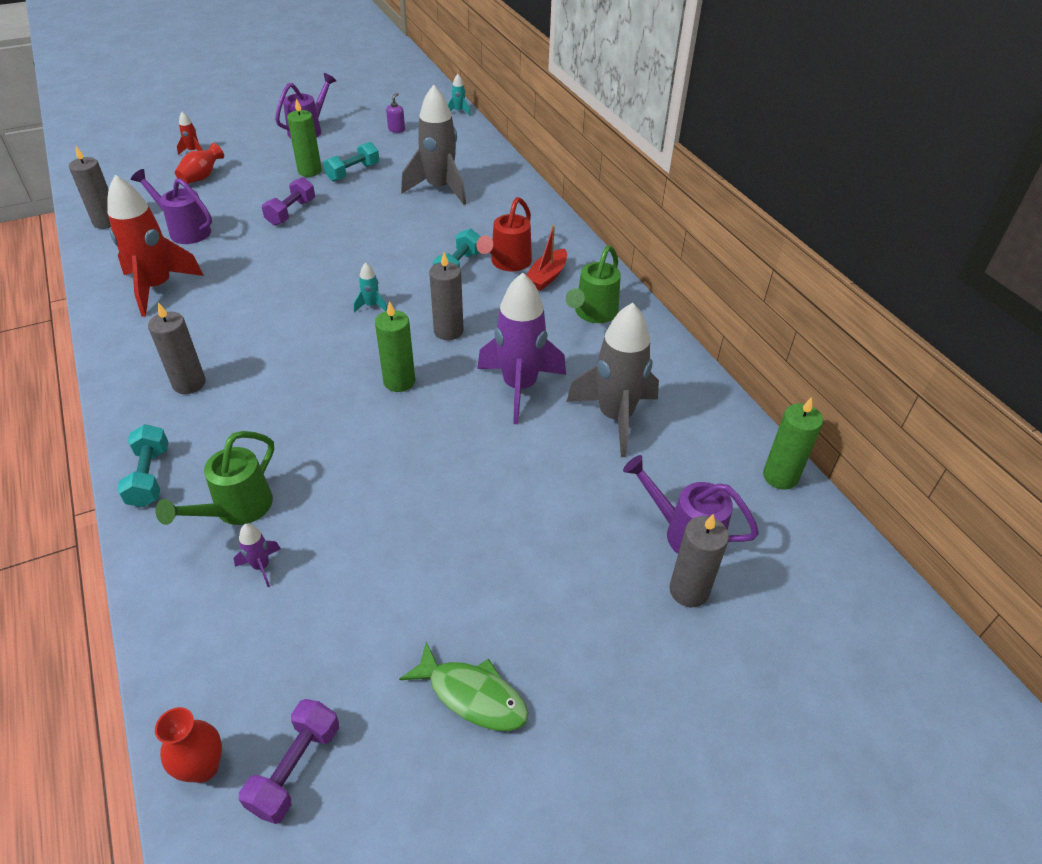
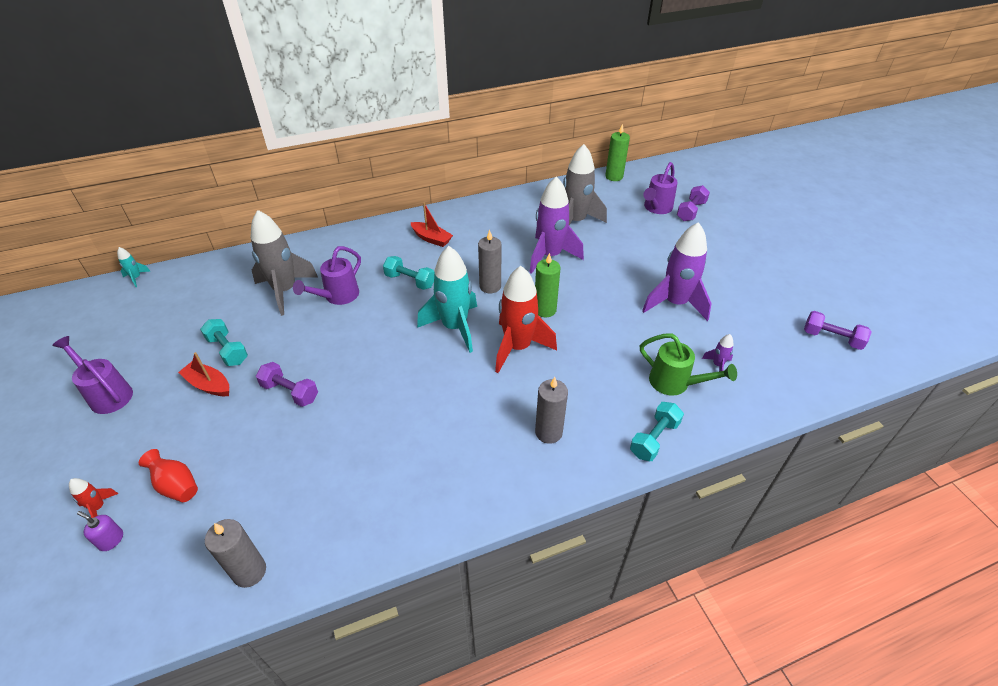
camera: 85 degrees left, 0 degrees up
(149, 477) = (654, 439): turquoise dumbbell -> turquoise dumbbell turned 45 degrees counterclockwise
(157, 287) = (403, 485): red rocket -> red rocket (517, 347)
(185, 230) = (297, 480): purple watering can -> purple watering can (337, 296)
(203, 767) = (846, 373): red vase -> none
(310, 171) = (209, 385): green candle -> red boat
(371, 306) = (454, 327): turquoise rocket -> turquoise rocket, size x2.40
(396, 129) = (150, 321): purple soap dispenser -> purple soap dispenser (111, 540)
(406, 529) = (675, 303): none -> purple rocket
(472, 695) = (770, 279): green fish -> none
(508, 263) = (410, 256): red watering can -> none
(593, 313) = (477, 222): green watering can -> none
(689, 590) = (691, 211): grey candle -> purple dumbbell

==

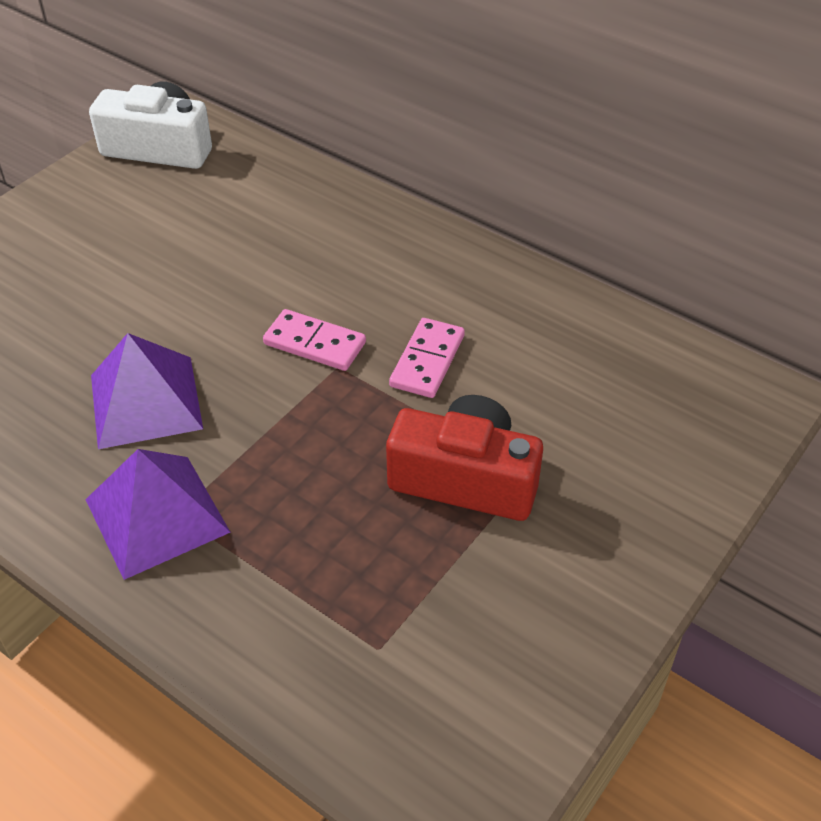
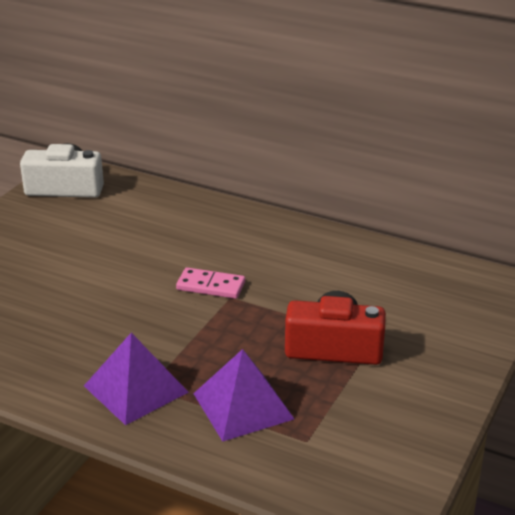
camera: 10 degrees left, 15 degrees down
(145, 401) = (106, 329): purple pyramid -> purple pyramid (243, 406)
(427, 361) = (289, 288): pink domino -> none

• TASK DETAILS
Given the records above, reproduce precisely and only the lines between the line holding "(472, 695) = (770, 279): green fish -> none" and the line holding "(689, 590) = (691, 211): grey", inclusive.

• RESULT BELOW
(472, 695) = (770, 279): green fish -> none
(508, 263) = (410, 256): red watering can -> none
(593, 313) = (477, 222): green watering can -> none
(689, 590) = (691, 211): grey candle -> purple dumbbell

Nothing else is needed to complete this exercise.